══ Information ══

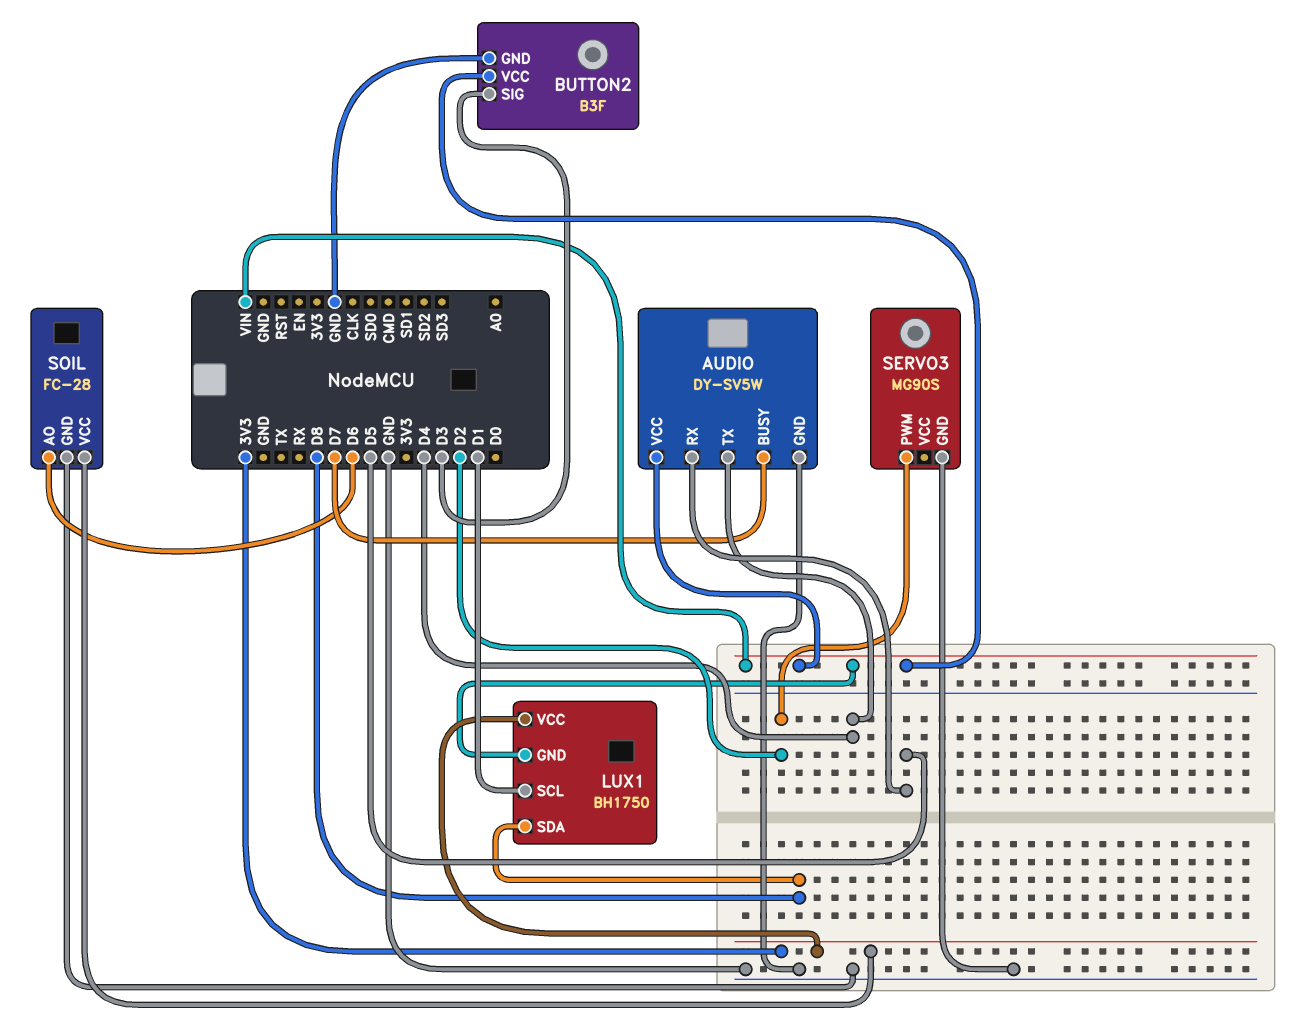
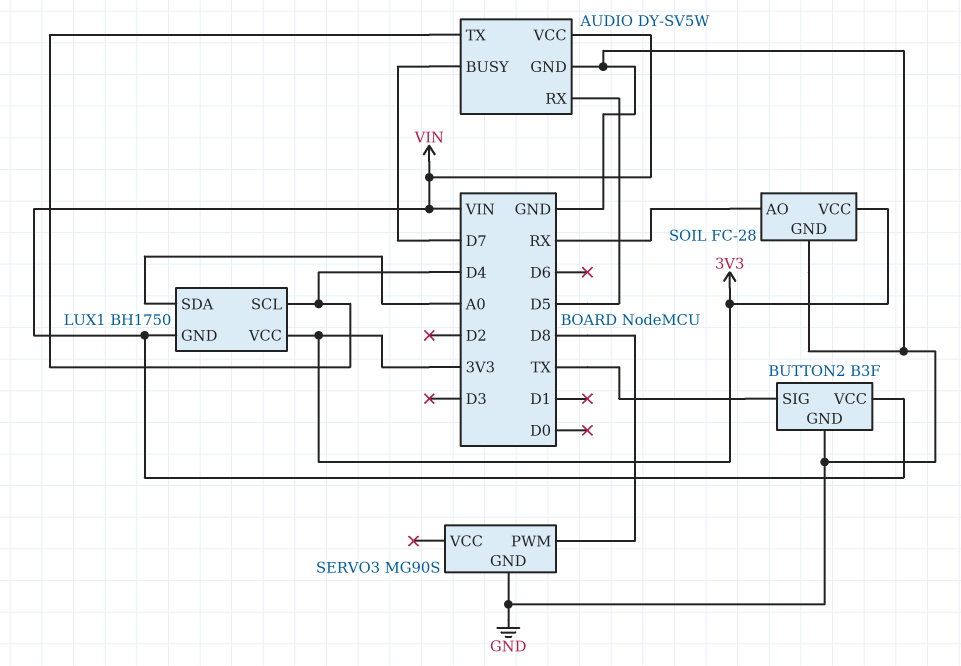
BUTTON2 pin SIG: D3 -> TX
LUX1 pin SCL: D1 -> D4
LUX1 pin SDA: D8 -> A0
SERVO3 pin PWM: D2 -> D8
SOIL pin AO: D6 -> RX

═══

Set down the entries shown above once more, exactly as they read, but without pictures.

[Written response]
BUTTON2 pin SIG: D3 -> TX
LUX1 pin SCL: D1 -> D4
LUX1 pin SDA: D8 -> A0
SERVO3 pin PWM: D2 -> D8
SOIL pin AO: D6 -> RX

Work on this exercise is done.